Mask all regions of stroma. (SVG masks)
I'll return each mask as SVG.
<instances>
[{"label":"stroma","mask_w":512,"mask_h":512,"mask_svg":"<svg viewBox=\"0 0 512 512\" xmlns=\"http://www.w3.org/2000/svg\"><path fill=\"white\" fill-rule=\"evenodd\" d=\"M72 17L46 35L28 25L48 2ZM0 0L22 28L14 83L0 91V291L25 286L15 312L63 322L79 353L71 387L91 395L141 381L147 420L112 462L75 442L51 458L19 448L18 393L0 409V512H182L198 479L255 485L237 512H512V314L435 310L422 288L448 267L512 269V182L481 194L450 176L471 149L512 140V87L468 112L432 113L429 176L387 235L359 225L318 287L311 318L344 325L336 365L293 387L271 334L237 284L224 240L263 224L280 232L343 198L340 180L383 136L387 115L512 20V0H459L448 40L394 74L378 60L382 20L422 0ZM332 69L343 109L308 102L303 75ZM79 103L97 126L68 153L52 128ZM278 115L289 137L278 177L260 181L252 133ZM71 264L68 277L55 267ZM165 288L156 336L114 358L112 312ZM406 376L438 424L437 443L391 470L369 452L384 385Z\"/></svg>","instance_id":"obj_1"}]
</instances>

+--

THE TASK: Extract each record, keeping it identical to the original.

TASK RESPONSE:
Mask all regions of stroma. (SVG masks)
I'll return each mask as SVG.
<instances>
[{"label":"stroma","mask_w":512,"mask_h":512,"mask_svg":"<svg viewBox=\"0 0 512 512\" xmlns=\"http://www.w3.org/2000/svg\"><path fill=\"white\" fill-rule=\"evenodd\" d=\"M72 17L46 35L28 25L48 2ZM0 0L22 28L14 83L0 91V291L25 286L15 312L63 322L79 353L71 387L91 395L141 381L147 420L112 462L75 442L51 458L19 448L18 393L0 409V512H182L198 479L255 485L237 512H512V314L435 310L422 288L448 267L512 269V182L481 194L450 176L471 149L512 140V87L468 112L432 113L429 176L387 235L359 225L318 287L311 318L344 325L336 365L293 387L271 334L237 284L224 240L263 224L280 232L343 198L340 180L383 136L387 115L512 20V0H459L448 40L394 74L378 60L382 20L422 0ZM332 69L343 109L308 102L303 75ZM79 103L97 126L68 153L52 128ZM278 115L289 137L278 177L260 181L252 133ZM71 264L68 277L55 267ZM165 288L156 336L114 358L112 312ZM406 376L438 424L437 443L391 470L369 452L384 385Z\"/></svg>","instance_id":"obj_1"}]
</instances>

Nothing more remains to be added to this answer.